### What is needed
Nothing but the lines from the one with "D4: none -> diode (A AOUT, K RUN)" through the final line of the entries should appear in the answer, copied exactly and without pictures.

### Input material
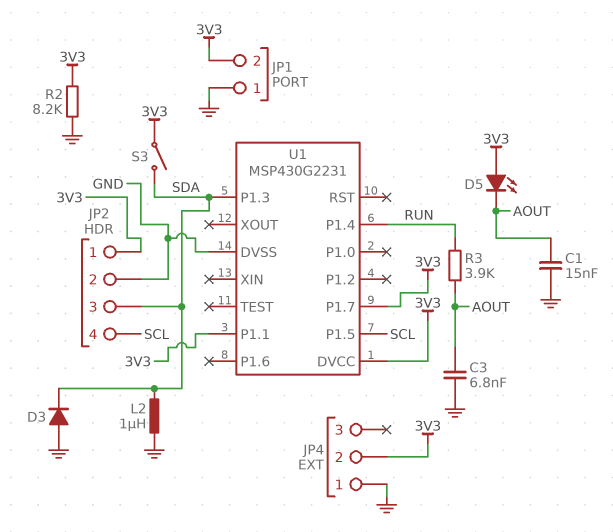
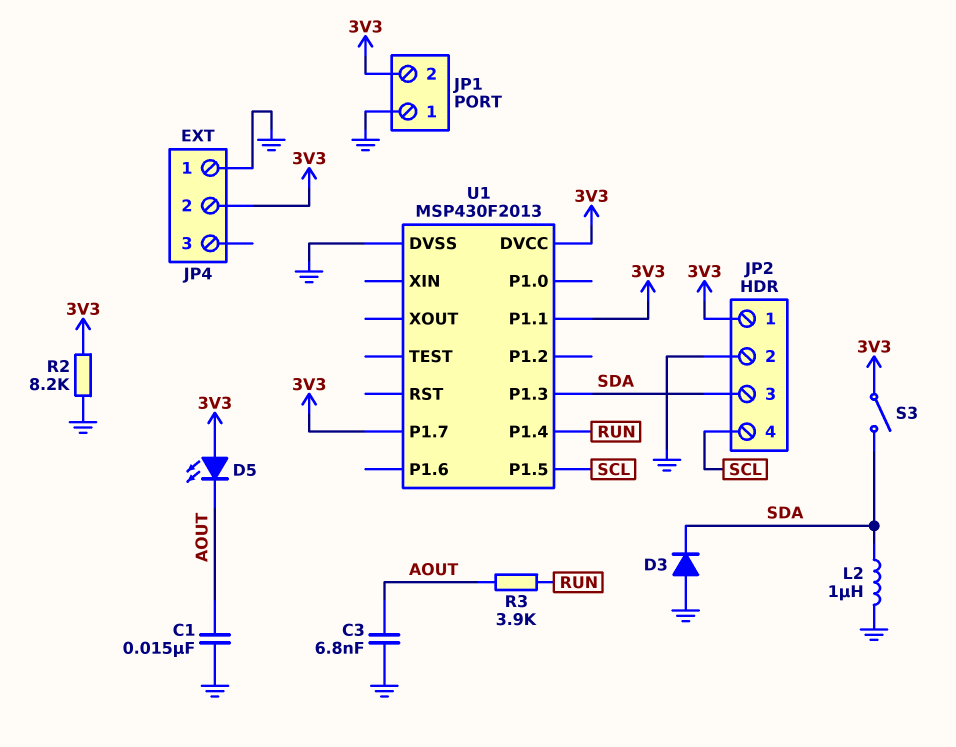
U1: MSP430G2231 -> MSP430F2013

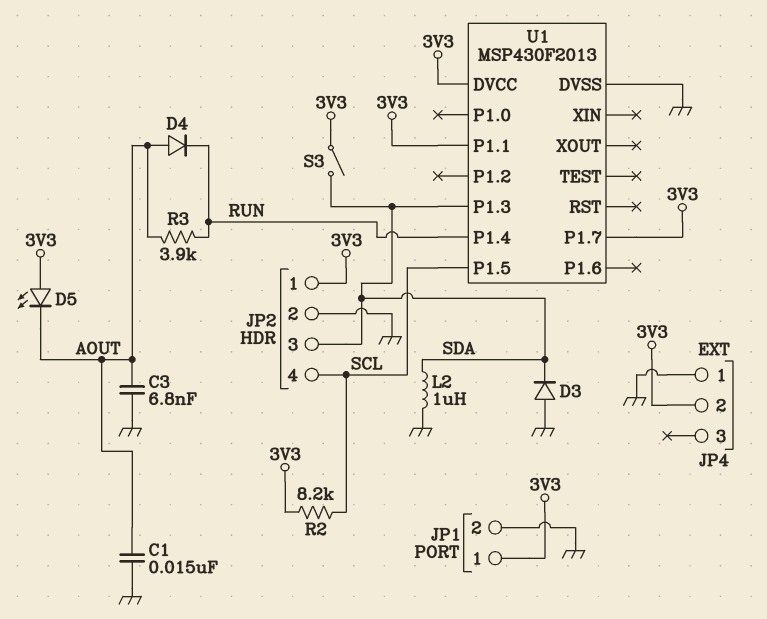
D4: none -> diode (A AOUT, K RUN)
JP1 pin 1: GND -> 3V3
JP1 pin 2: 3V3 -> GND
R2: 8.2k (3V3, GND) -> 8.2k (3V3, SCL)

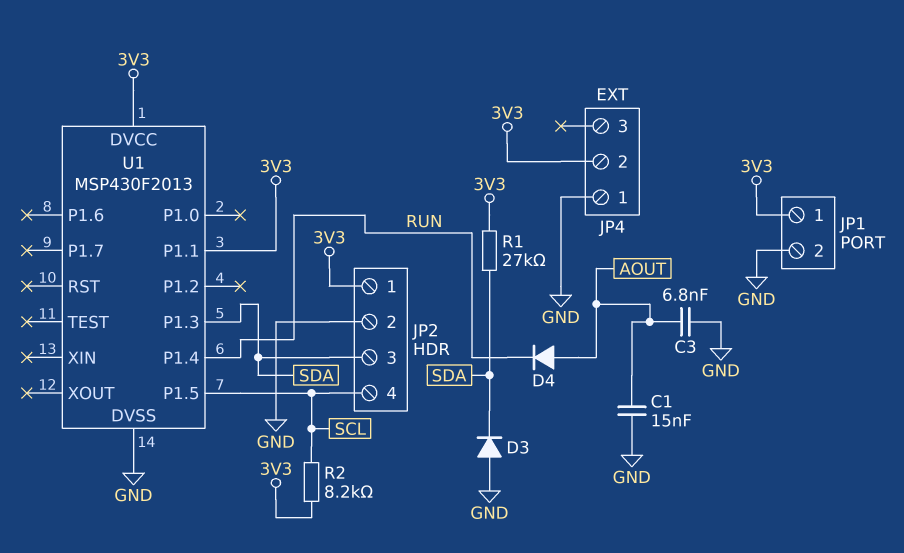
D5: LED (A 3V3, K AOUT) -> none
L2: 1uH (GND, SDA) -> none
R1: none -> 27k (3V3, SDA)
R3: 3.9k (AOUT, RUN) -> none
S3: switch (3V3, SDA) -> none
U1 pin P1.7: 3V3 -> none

### Result of this exercise
D4: none -> diode (A AOUT, K RUN)
JP1 pin 1: GND -> 3V3
JP1 pin 2: 3V3 -> GND
R2: 8.2k (3V3, GND) -> 8.2k (3V3, SCL)

D5: LED (A 3V3, K AOUT) -> none
L2: 1uH (GND, SDA) -> none
R1: none -> 27k (3V3, SDA)
R3: 3.9k (AOUT, RUN) -> none
S3: switch (3V3, SDA) -> none
U1 pin P1.7: 3V3 -> none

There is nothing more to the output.